• Assignment: Each entry is to be given again word for word; images are dropped.
*** Material shown
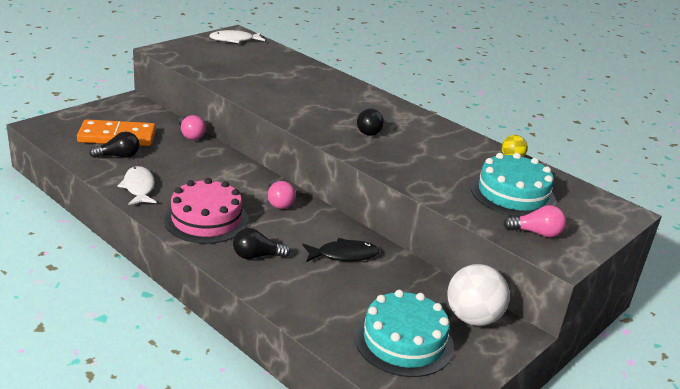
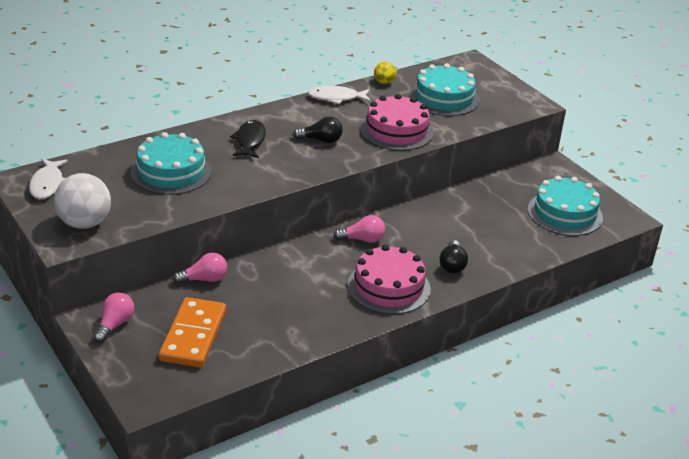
camera: 75 degrees left, 5 degrees up
(118, 156) = (244, 337): black light bulb -> none
(139, 187) = (319, 326): white fish -> white fish (336, 98)
(273, 75) = (171, 172): none -> turquoise cake
(344, 255) = (453, 219): black fish -> black fish (250, 140)
(415, 167) = (396, 131): none -> pink cake
(472, 318) = (537, 178): white ball -> white ball (84, 223)
(536, 233) = (501, 104): pink light bulb -> pink light bulb (115, 325)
******
• Solution to this task:
camera: 75 degrees left, 5 degrees up
(118, 156) = (244, 337): black light bulb -> none
(139, 187) = (319, 326): white fish -> white fish (336, 98)
(273, 75) = (171, 172): none -> turquoise cake
(344, 255) = (453, 219): black fish -> black fish (250, 140)
(415, 167) = (396, 131): none -> pink cake
(472, 318) = (537, 178): white ball -> white ball (84, 223)
(536, 233) = (501, 104): pink light bulb -> pink light bulb (115, 325)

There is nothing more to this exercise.